Using the data below, return all lines in which "brick" appears.
(Recorded information)
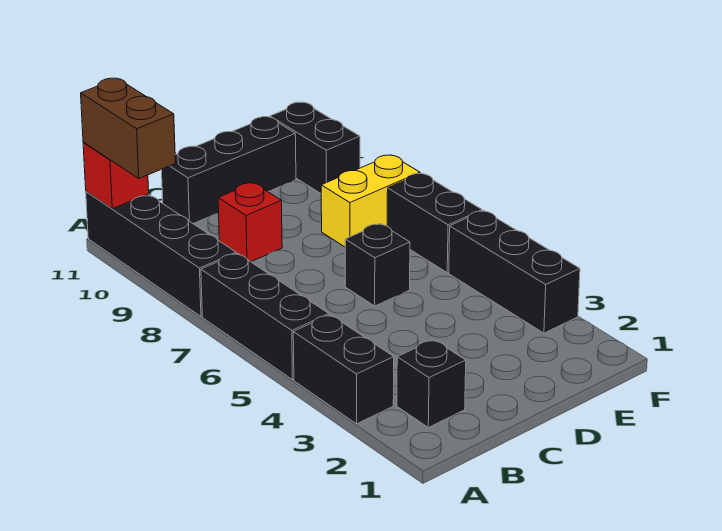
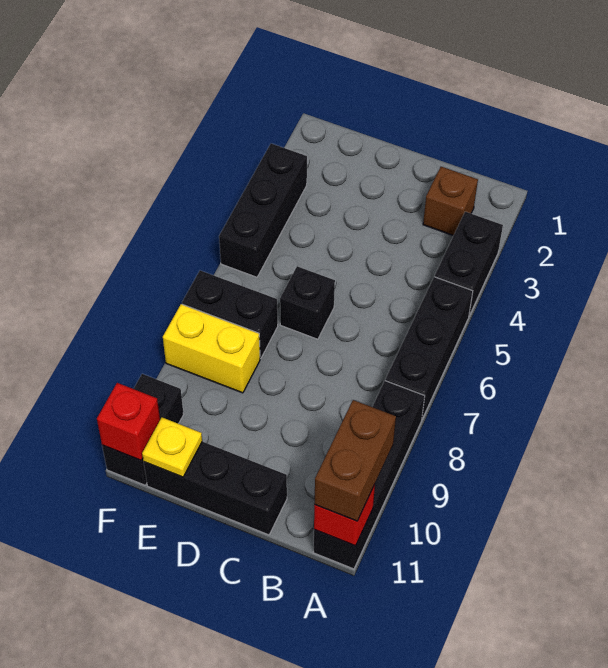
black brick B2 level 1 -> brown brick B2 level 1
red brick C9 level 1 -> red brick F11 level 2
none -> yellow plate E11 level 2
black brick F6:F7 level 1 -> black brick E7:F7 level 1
(End Recorded information)
**Task output**
black brick B2 level 1 -> brown brick B2 level 1
red brick C9 level 1 -> red brick F11 level 2
black brick F6:F7 level 1 -> black brick E7:F7 level 1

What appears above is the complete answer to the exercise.